### COLLECTED DATA:
####
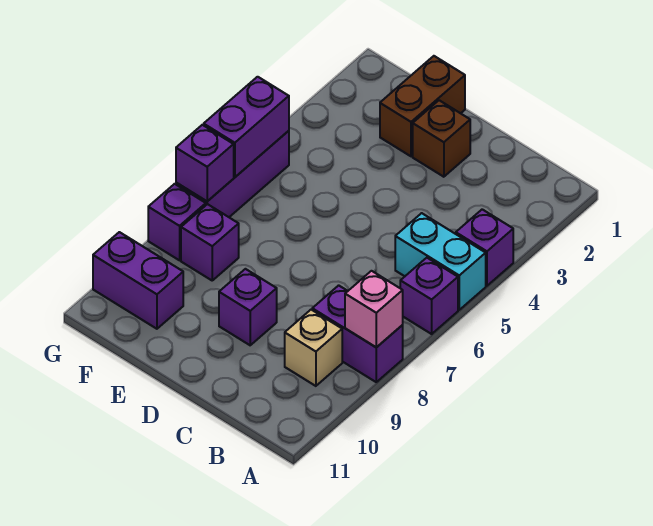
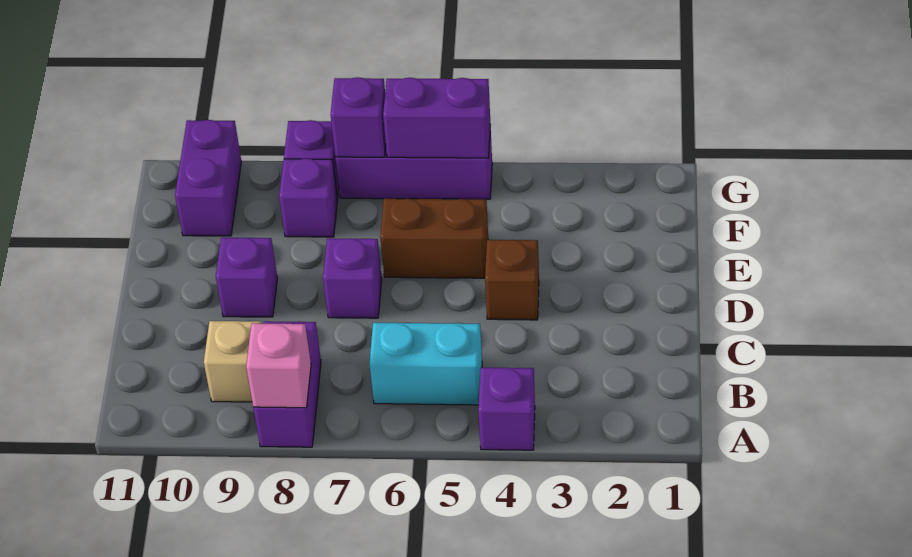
cyan brick A5:B5 level 1 -> cyan brick B5:B6 level 1
purple brick A6 level 1 -> purple brick D7 level 1
brown brick D2 level 1 -> brown brick D4 level 1
brown brick E1:E2 level 1 -> brown brick E5:E6 level 1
####
### GOAL OF THE EXERCISE:
Could you print the material above word for word and skip the images?

### FINAL ANSWER:
cyan brick A5:B5 level 1 -> cyan brick B5:B6 level 1
purple brick A6 level 1 -> purple brick D7 level 1
brown brick D2 level 1 -> brown brick D4 level 1
brown brick E1:E2 level 1 -> brown brick E5:E6 level 1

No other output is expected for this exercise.